* [Your task]: Copy out the full listing exactly, omitting any picture it contains.

* [Data shown]:
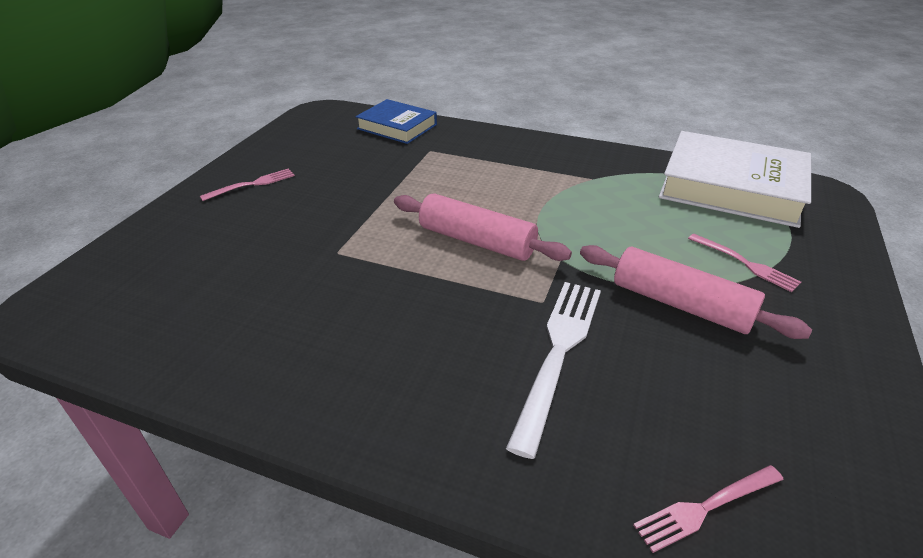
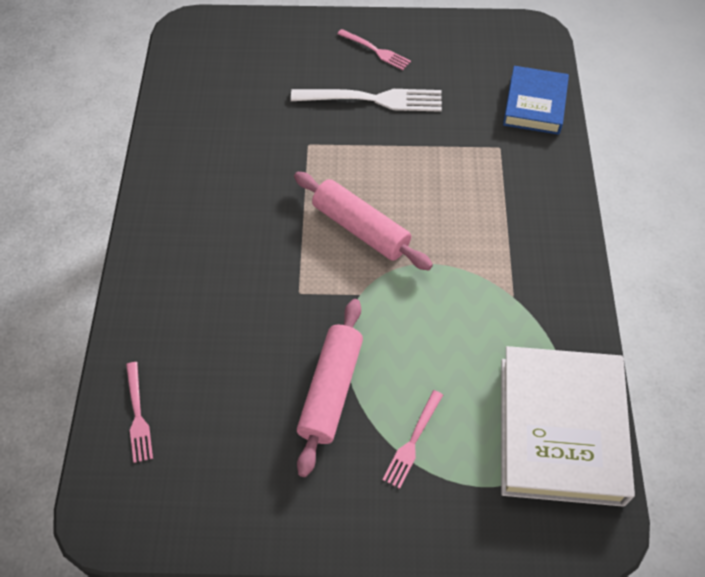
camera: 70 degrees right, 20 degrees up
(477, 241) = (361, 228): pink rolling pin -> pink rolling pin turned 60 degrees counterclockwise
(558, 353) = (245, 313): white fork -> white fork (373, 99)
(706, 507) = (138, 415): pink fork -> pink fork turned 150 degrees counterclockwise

* [Solution to this exercise]:
camera: 70 degrees right, 20 degrees up
(477, 241) = (361, 228): pink rolling pin -> pink rolling pin turned 60 degrees counterclockwise
(558, 353) = (245, 313): white fork -> white fork (373, 99)
(706, 507) = (138, 415): pink fork -> pink fork turned 150 degrees counterclockwise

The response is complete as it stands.